■ Items listed in a dataset
---
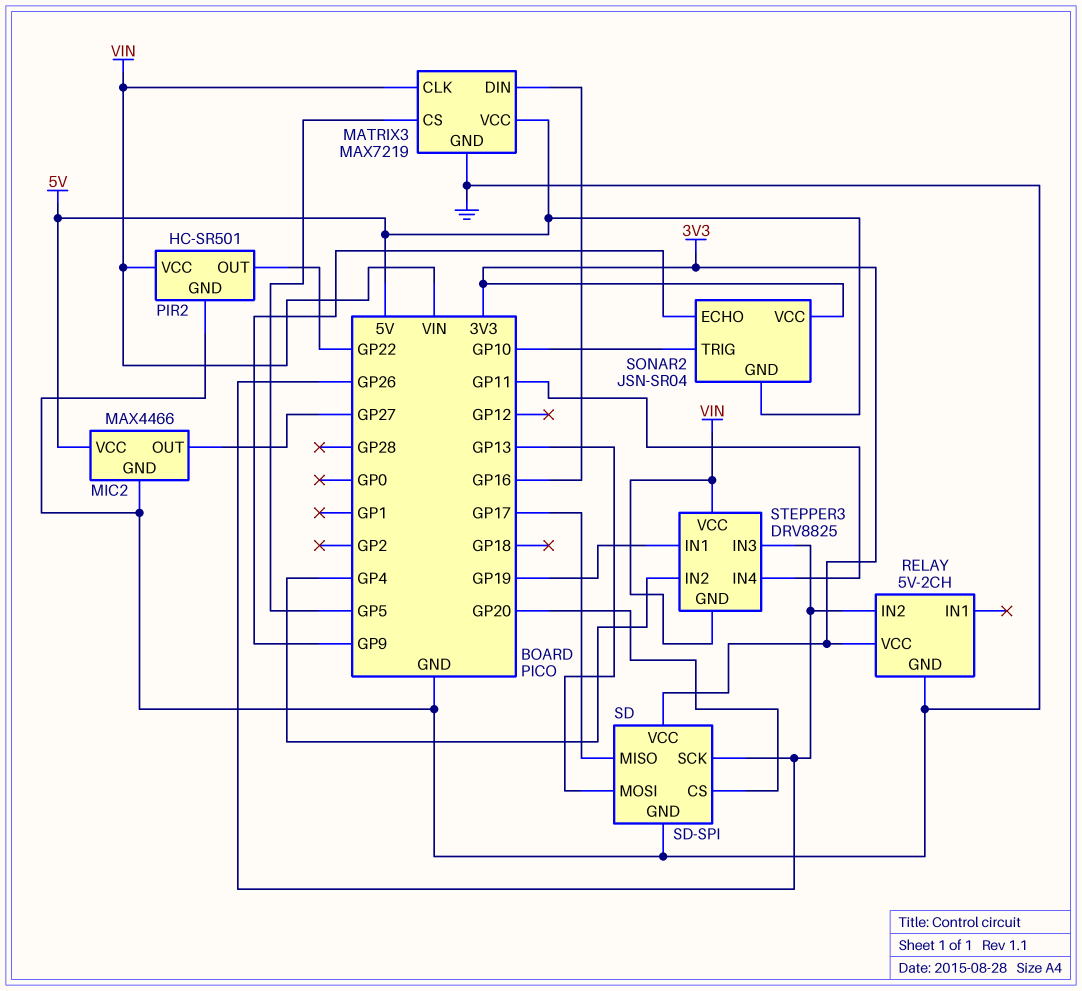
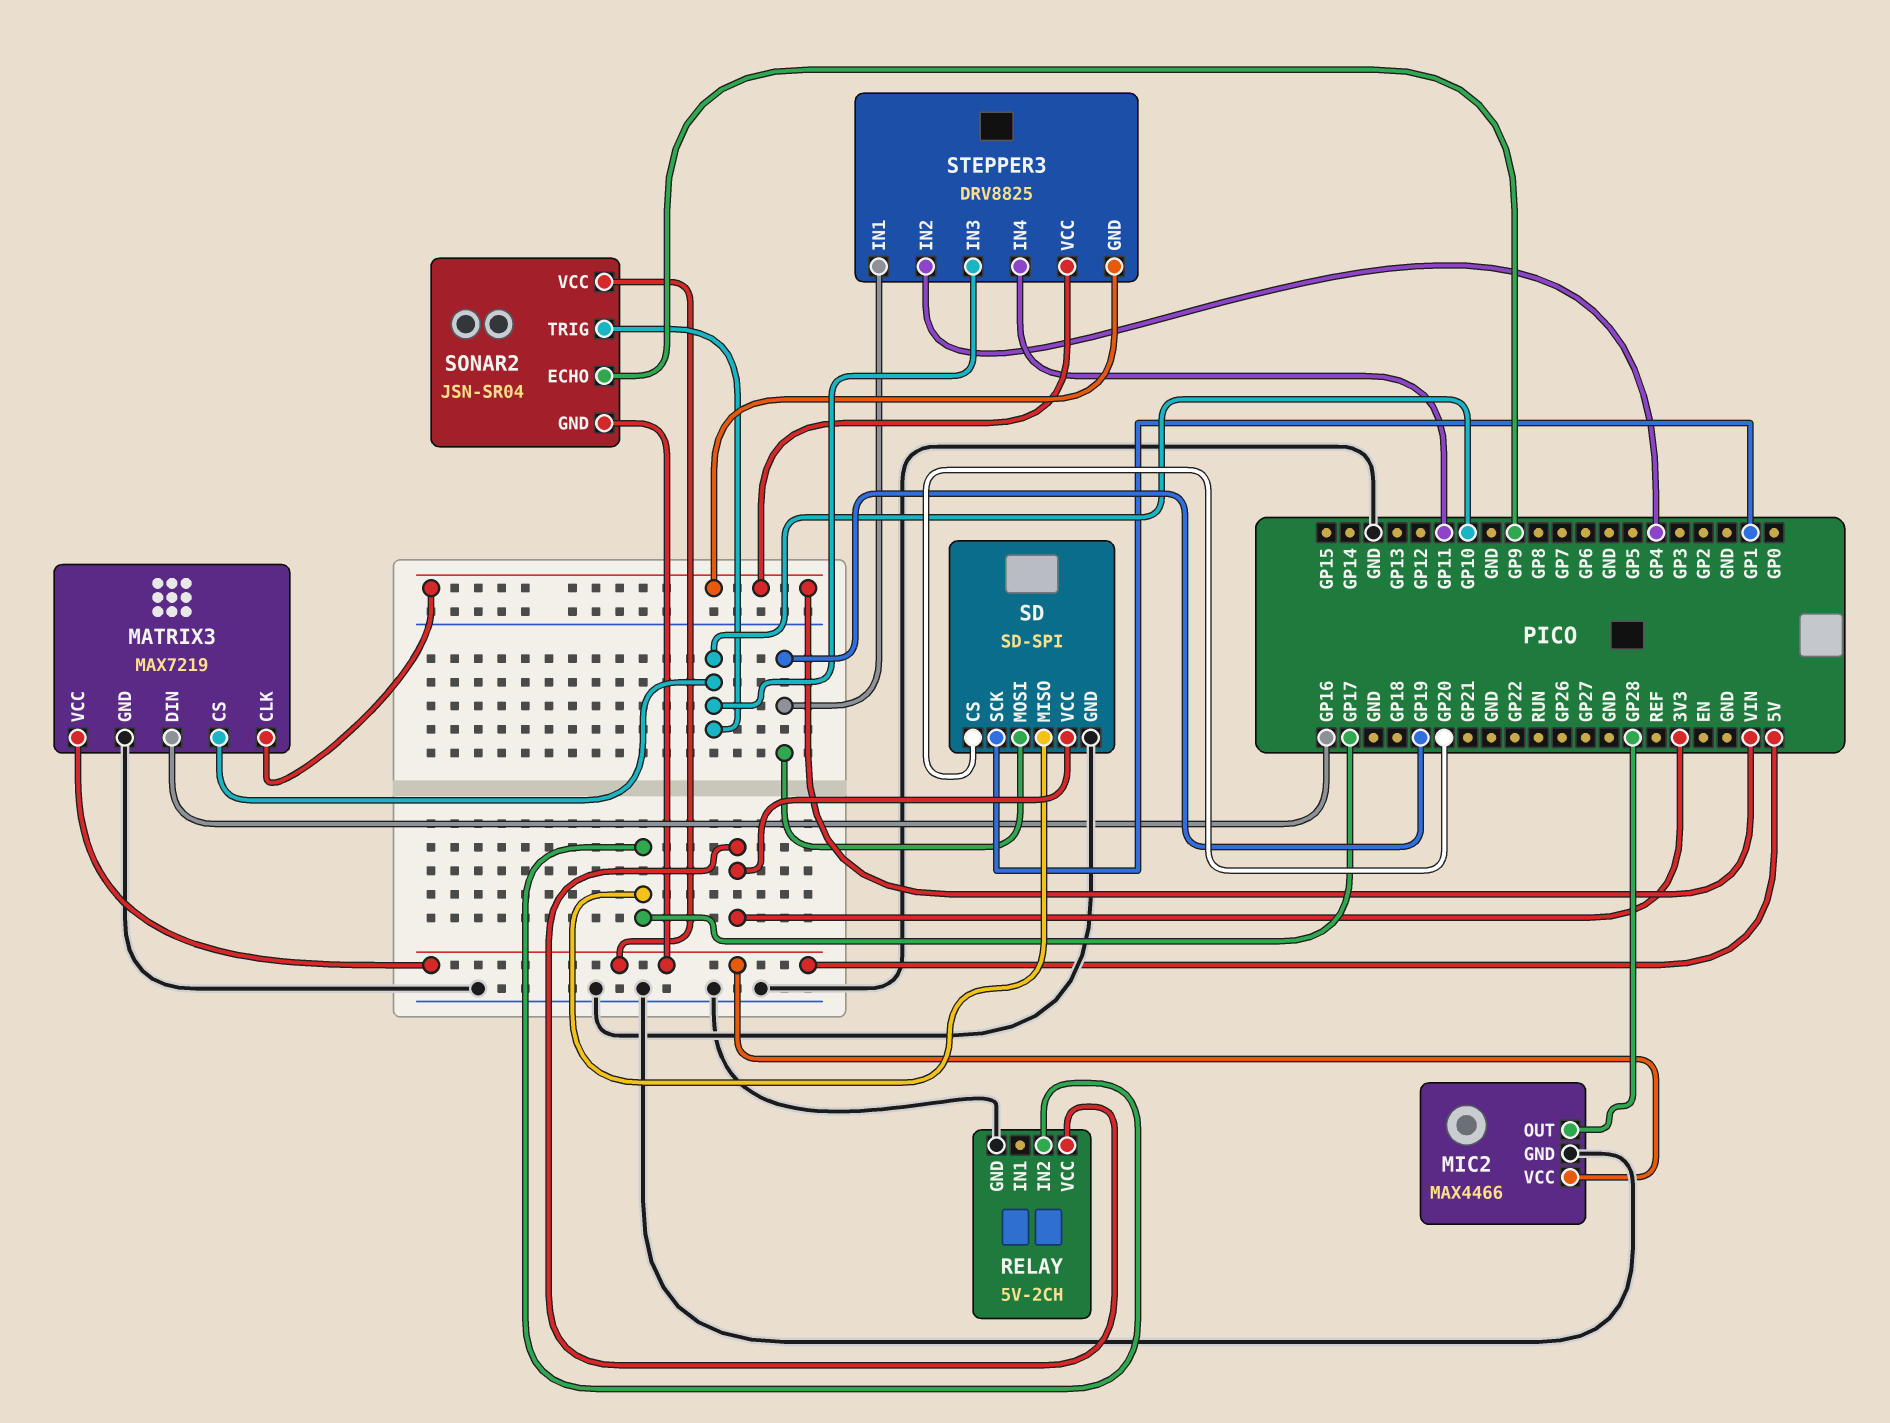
MATRIX3 pin CS: GP5 -> GP10
MIC2 pin OUT: GP27 -> GP28
PIR2: HC-SR501 -> none
PIR2 pin GND: GND -> none
PIR2 pin OUT: GP22 -> none
PIR2 pin VCC: VIN -> none
RELAY pin IN2: GP26 -> GP17
SD pin MOSI: GP13 -> GP19
SD pin SCK: GP26 -> GP1
SONAR2 pin VCC: 3V3 -> 5V
STEPPER3 pin IN3: GP26 -> GP10

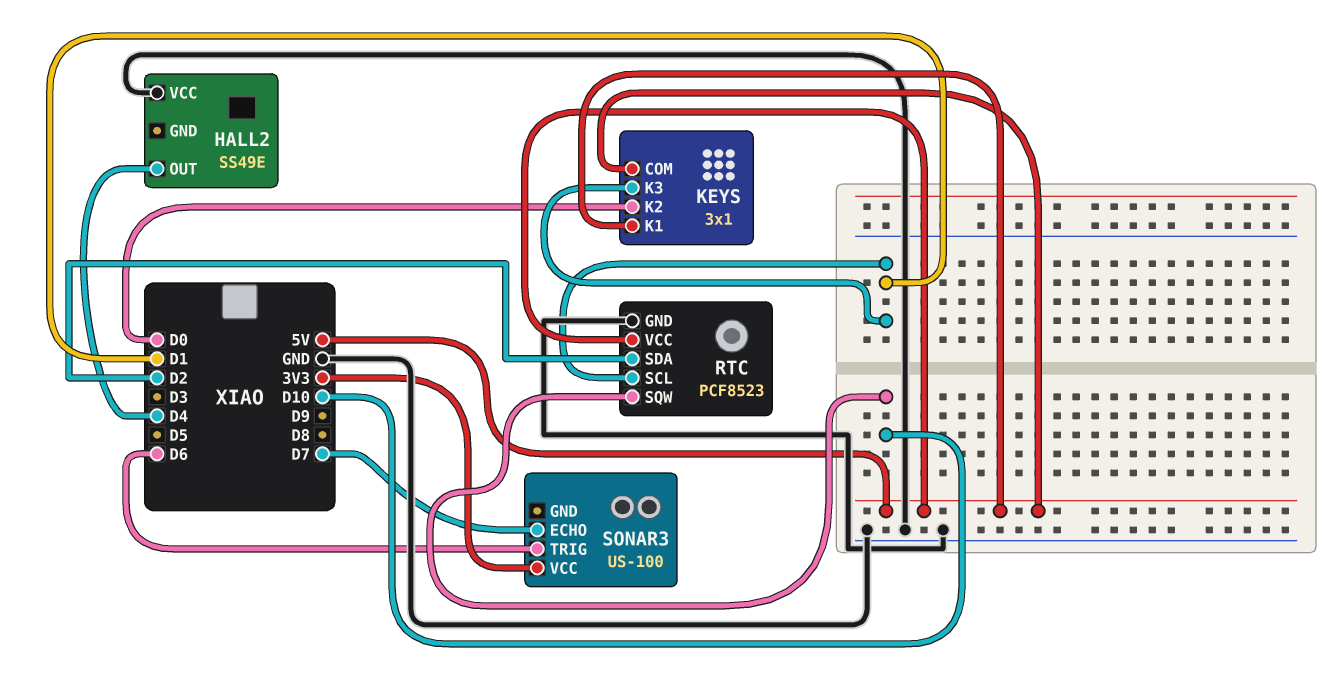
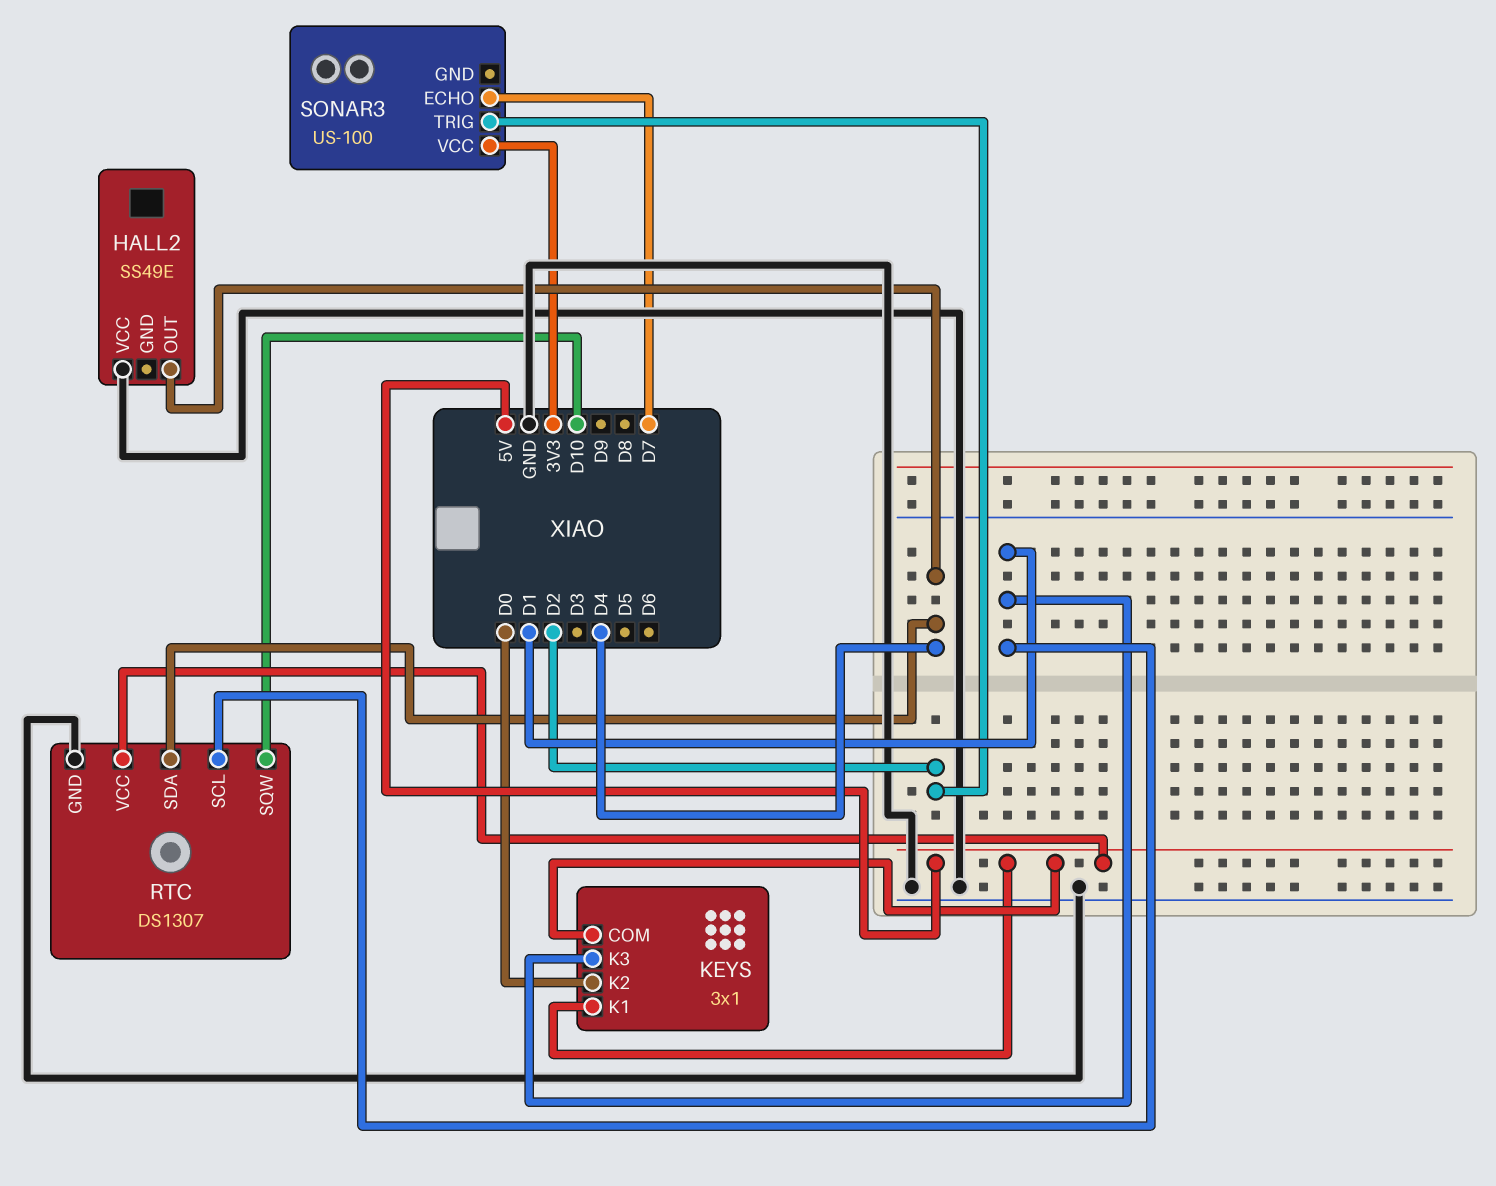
RTC: PCF8523 -> DS1307
RTC pin SDA: D2 -> D4
SONAR3 pin TRIG: D6 -> D2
---
■ TASK STATEMENT
Set down every record word for word and leave out the pictures.

■ YOUR SOLUTION
MATRIX3 pin CS: GP5 -> GP10
MIC2 pin OUT: GP27 -> GP28
PIR2: HC-SR501 -> none
PIR2 pin GND: GND -> none
PIR2 pin OUT: GP22 -> none
PIR2 pin VCC: VIN -> none
RELAY pin IN2: GP26 -> GP17
SD pin MOSI: GP13 -> GP19
SD pin SCK: GP26 -> GP1
SONAR2 pin VCC: 3V3 -> 5V
STEPPER3 pin IN3: GP26 -> GP10

RTC: PCF8523 -> DS1307
RTC pin SDA: D2 -> D4
SONAR3 pin TRIG: D6 -> D2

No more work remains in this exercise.